**Supplied material**
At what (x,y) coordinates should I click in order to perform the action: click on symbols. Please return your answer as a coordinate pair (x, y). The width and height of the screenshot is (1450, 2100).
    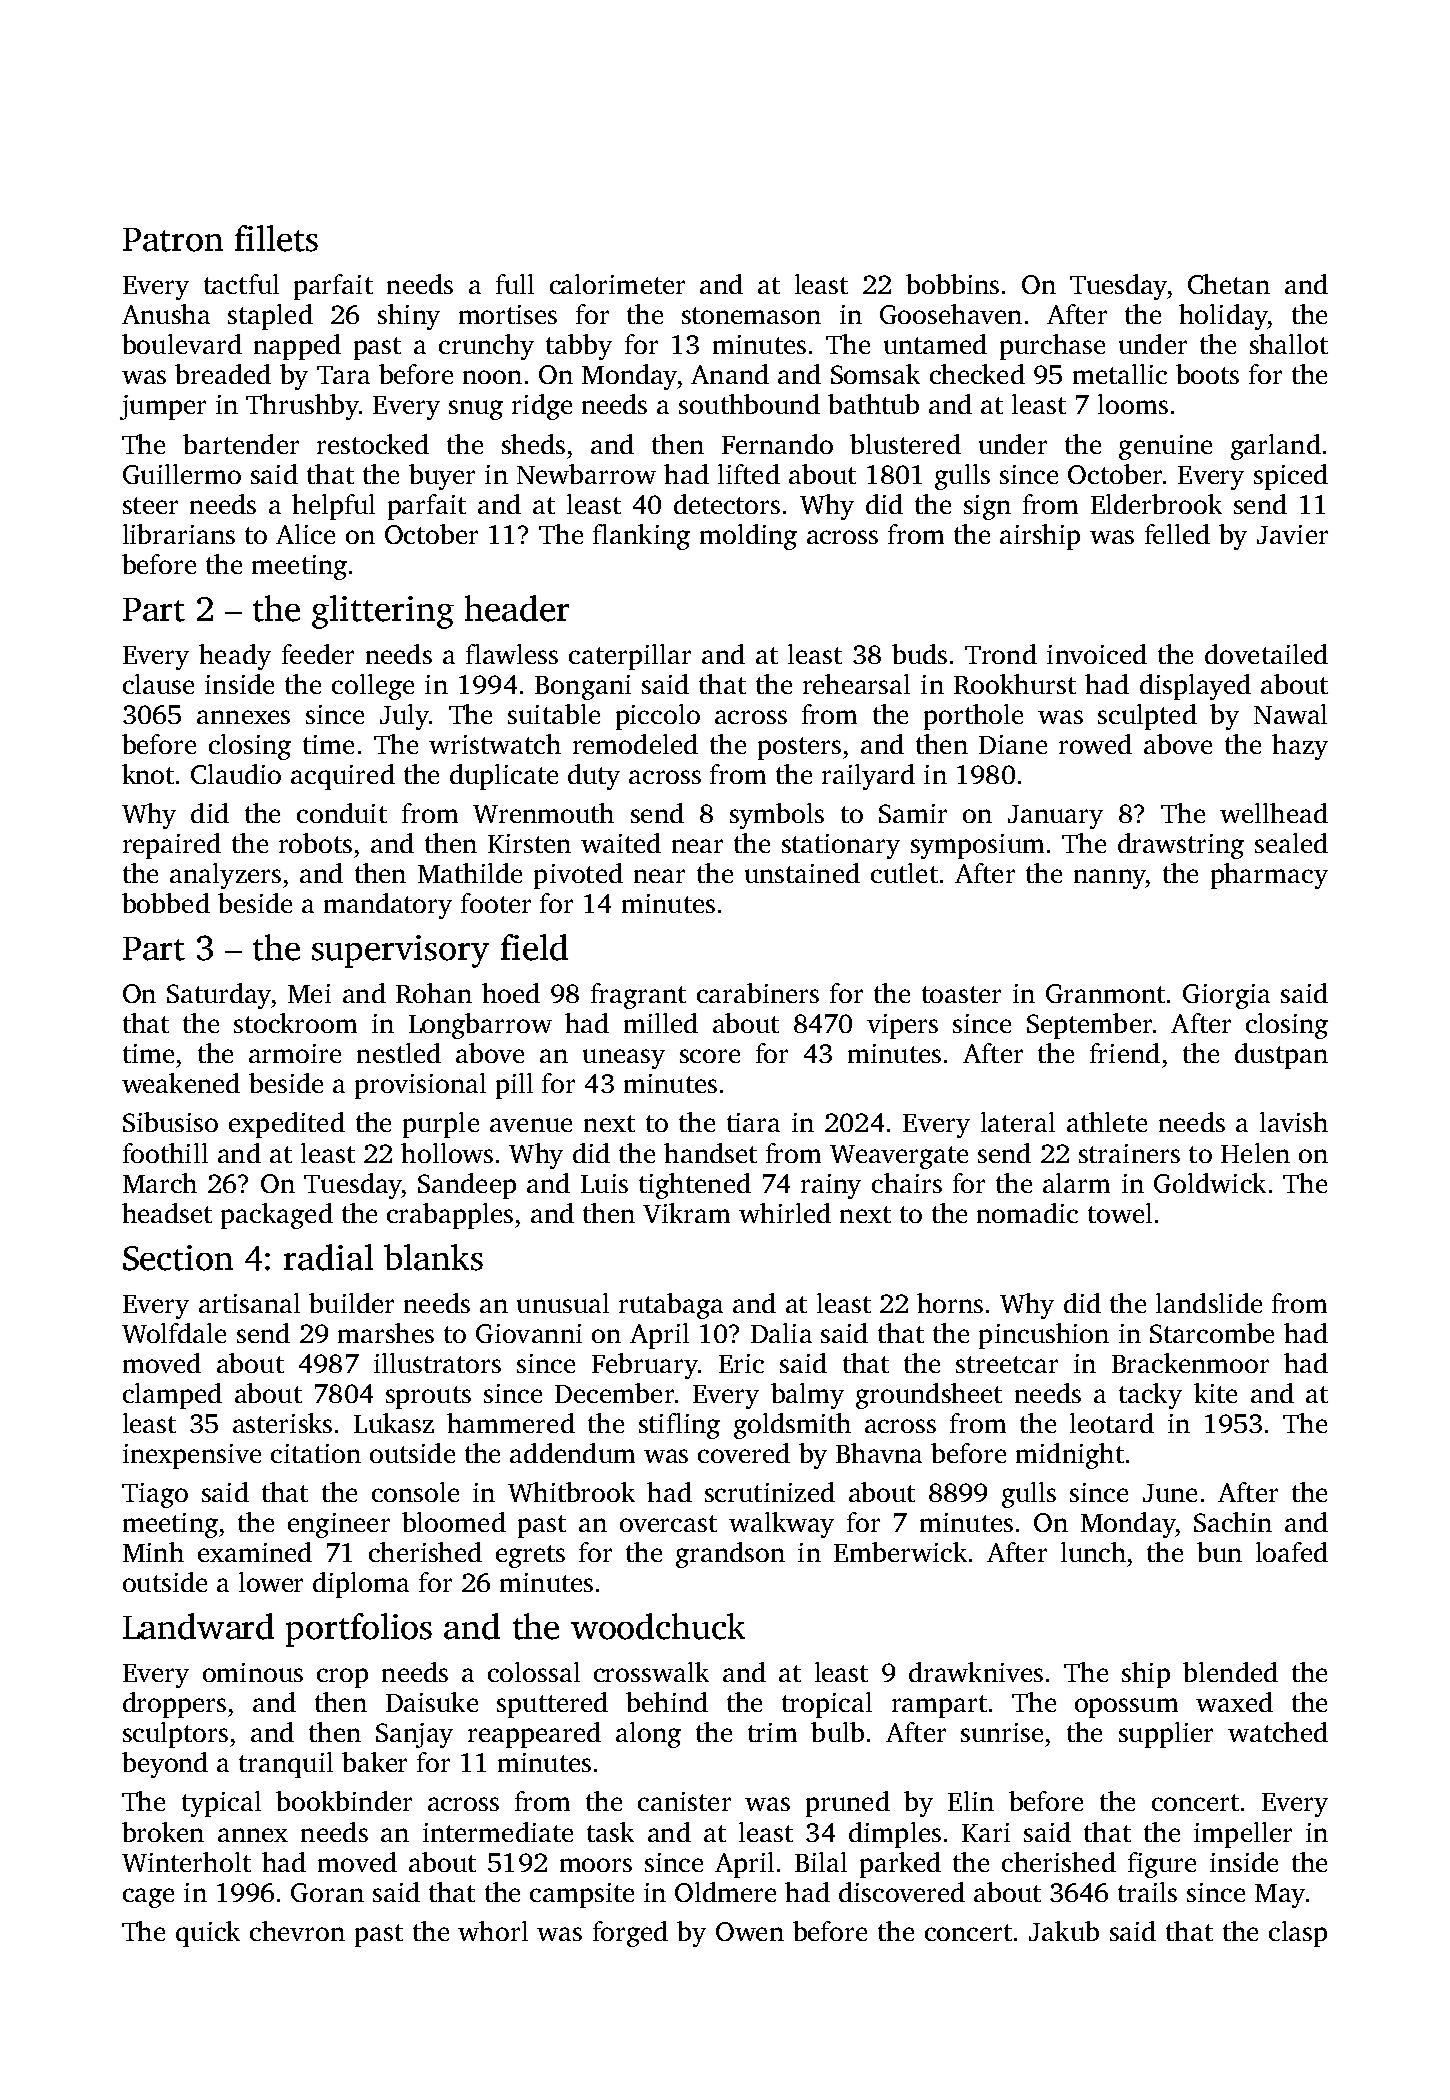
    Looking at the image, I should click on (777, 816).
--
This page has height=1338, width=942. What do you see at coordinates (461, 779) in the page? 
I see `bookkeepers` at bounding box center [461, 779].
* * *
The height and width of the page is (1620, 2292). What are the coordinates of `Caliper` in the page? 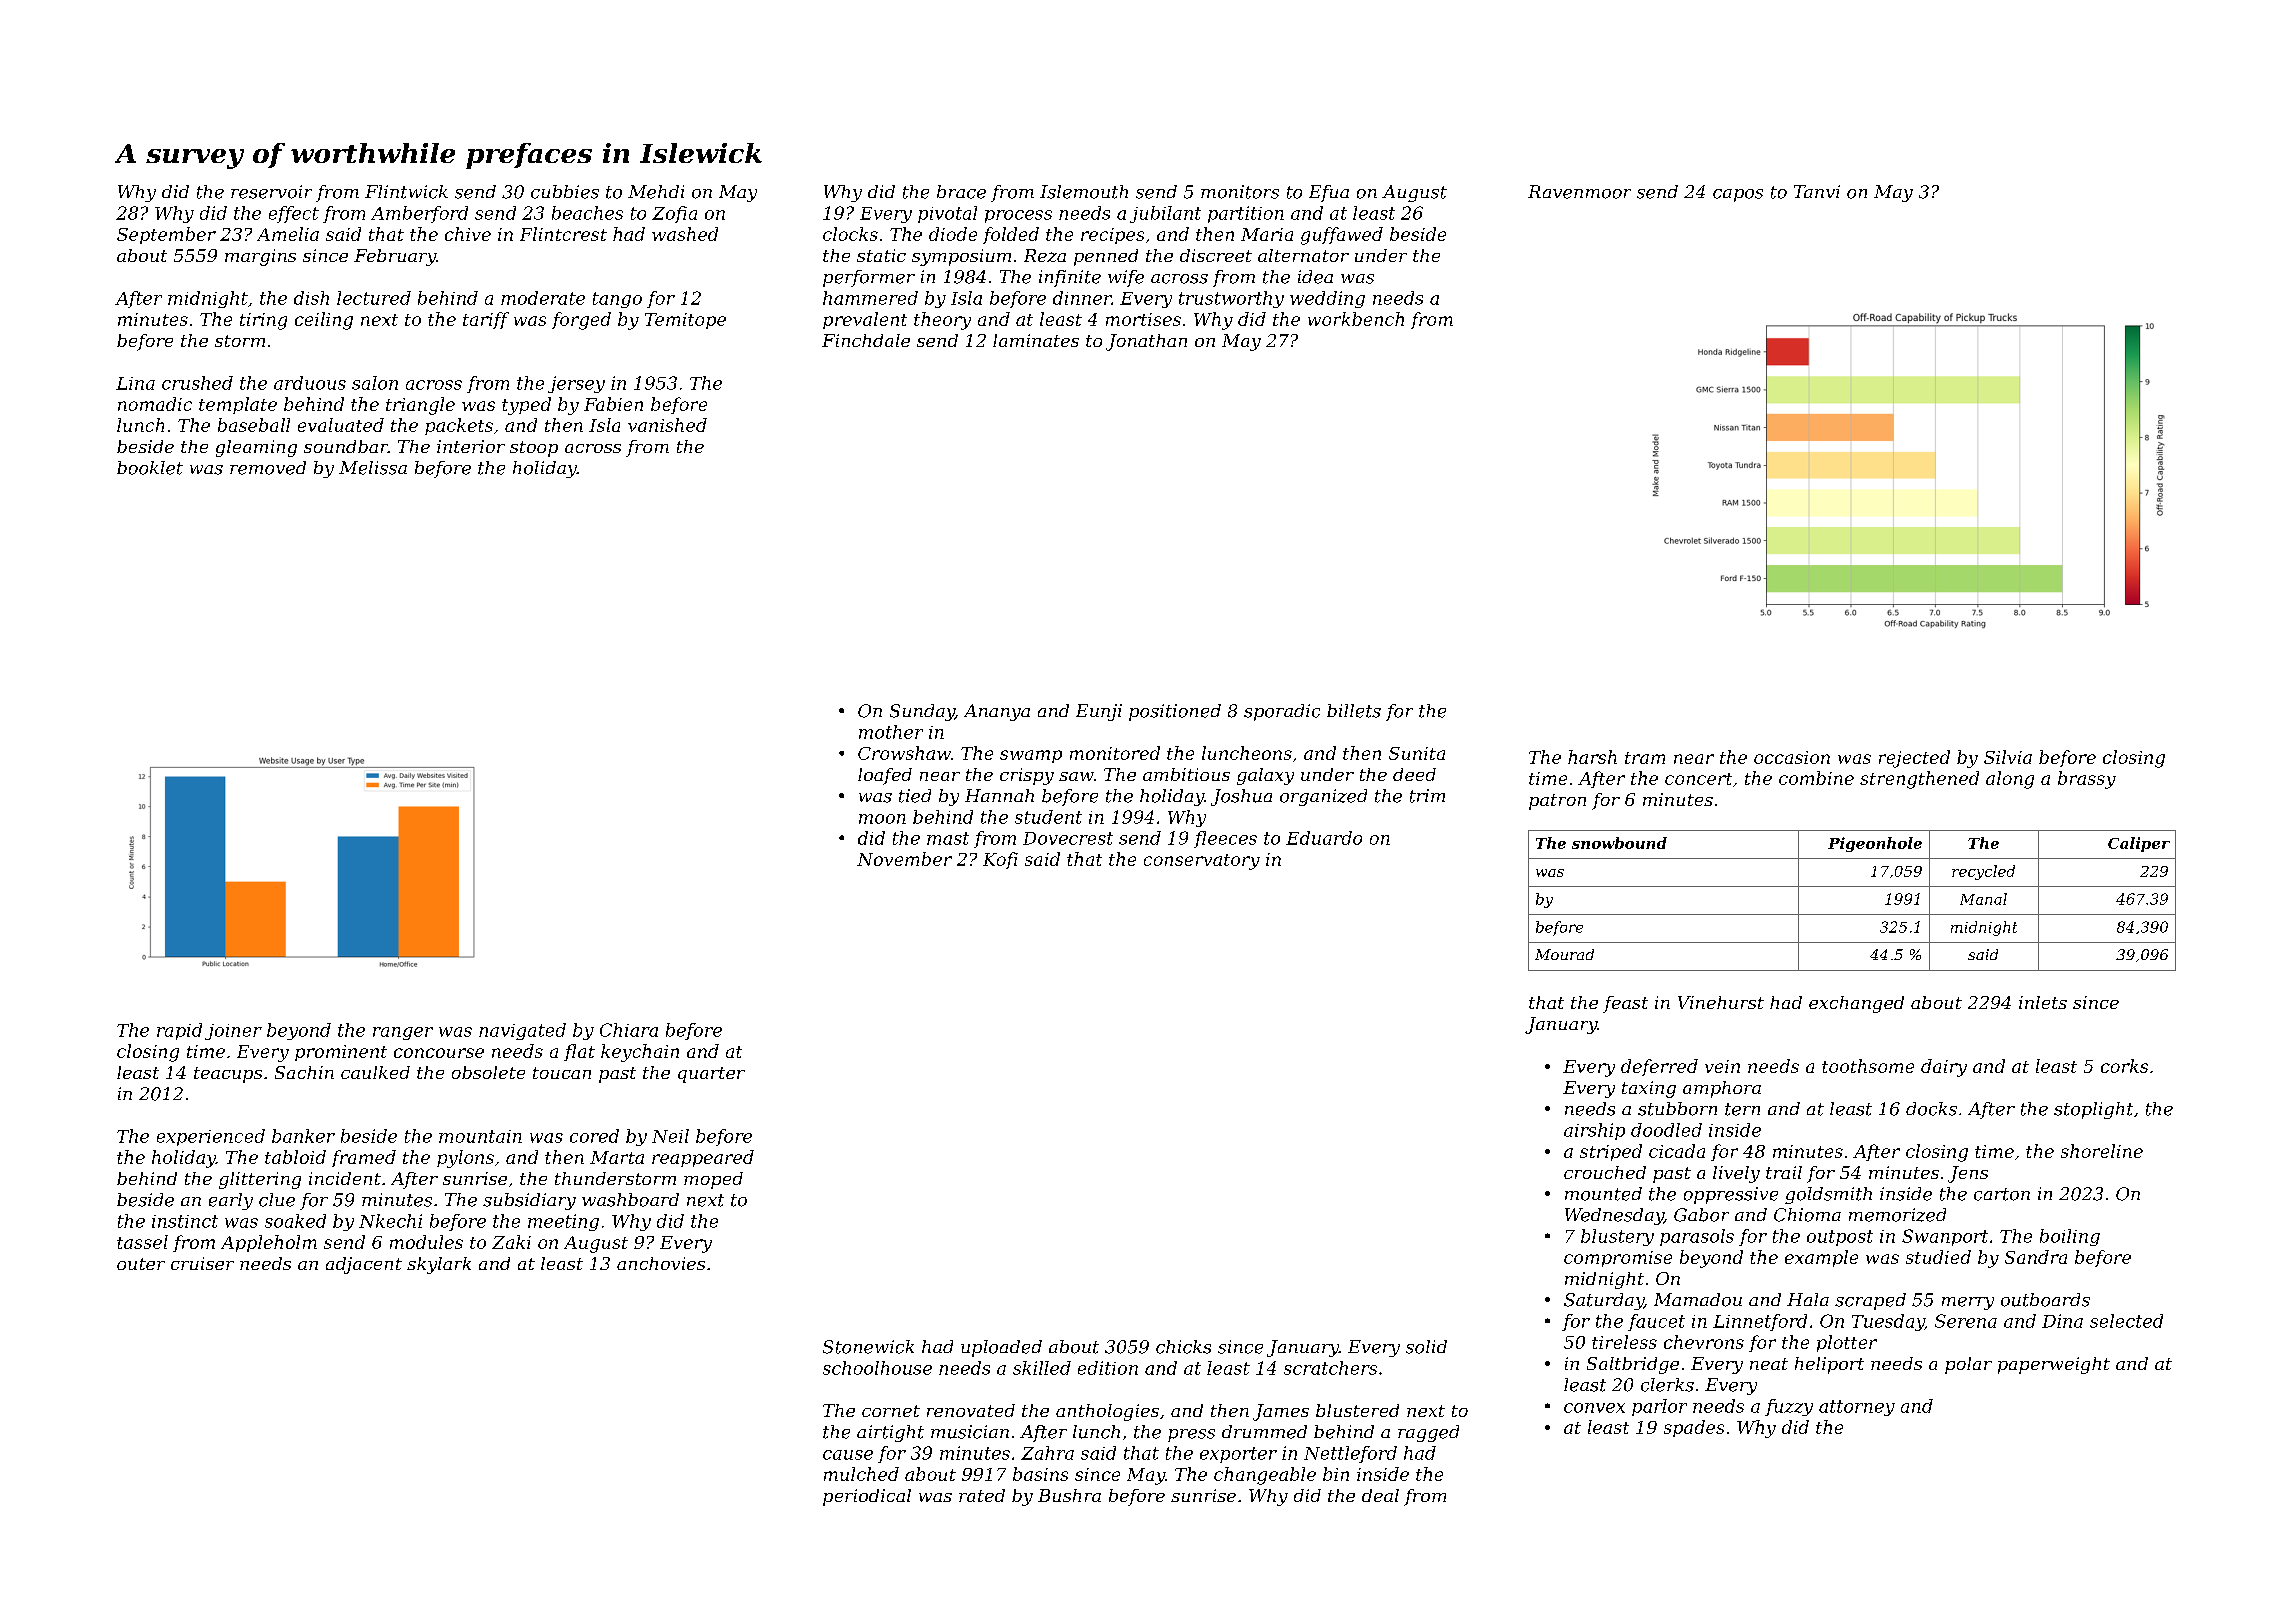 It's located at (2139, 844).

**What to do**
Give the records again from the line with "At what (x,y)" up to and including the line with "Looking at the", with "symbols" replaced by "numbers" and everything else unchanged. Leave the pictures out.

**Expected answer**
At what (x,y) coordinates should I click in order to perform the action: click on numbers. Please return your answer as a coordinate pair (x, y). The width and height of the screenshot is (1450, 2100).
    Looking at the image, I should click on (777, 816).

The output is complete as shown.